Spatial object tracking data
○ ○ ○
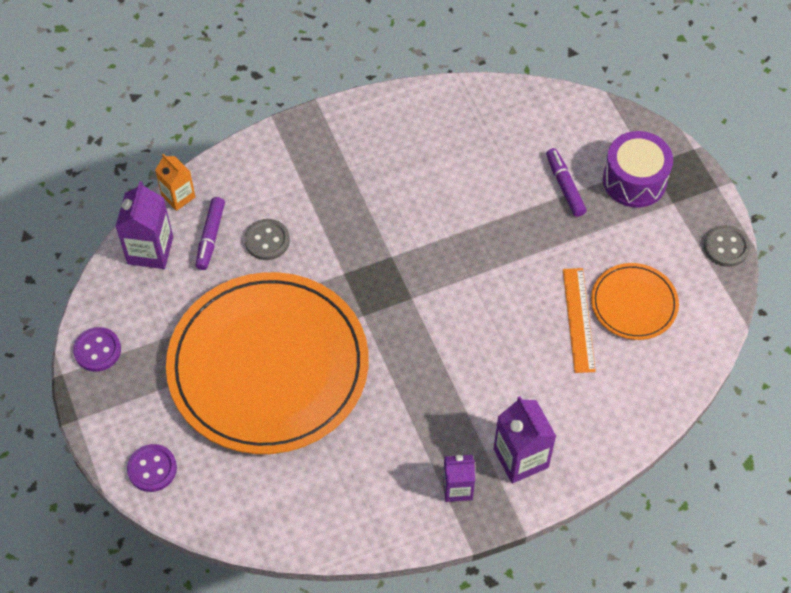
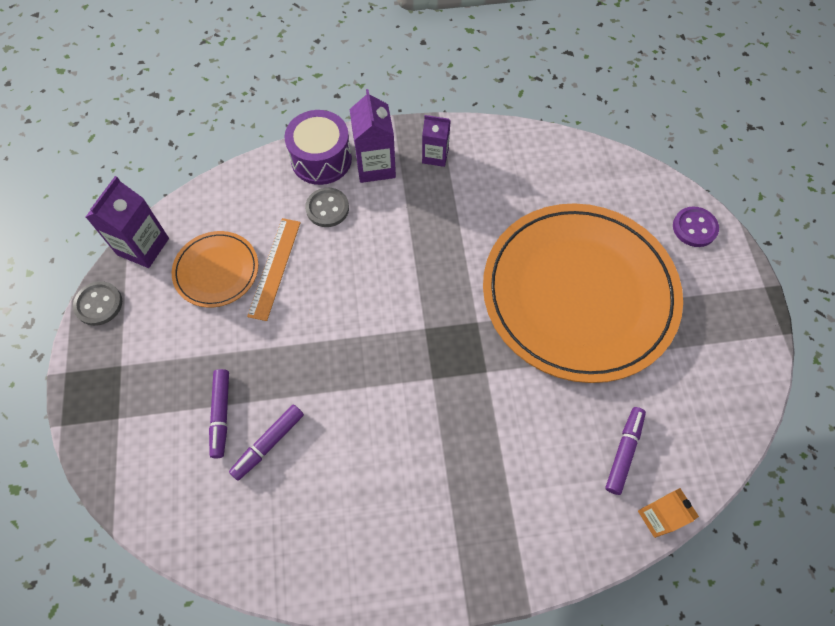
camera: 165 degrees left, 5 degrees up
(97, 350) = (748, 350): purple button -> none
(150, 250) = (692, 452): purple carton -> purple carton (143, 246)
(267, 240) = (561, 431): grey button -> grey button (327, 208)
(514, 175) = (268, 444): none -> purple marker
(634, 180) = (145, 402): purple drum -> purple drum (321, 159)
○ ○ ○
• [Instructions to follow] Would you please write out the entries in full, exactly as they read, but without pictures?

• [Finished exercise]
camera: 165 degrees left, 5 degrees up
(97, 350) = (748, 350): purple button -> none
(150, 250) = (692, 452): purple carton -> purple carton (143, 246)
(267, 240) = (561, 431): grey button -> grey button (327, 208)
(514, 175) = (268, 444): none -> purple marker
(634, 180) = (145, 402): purple drum -> purple drum (321, 159)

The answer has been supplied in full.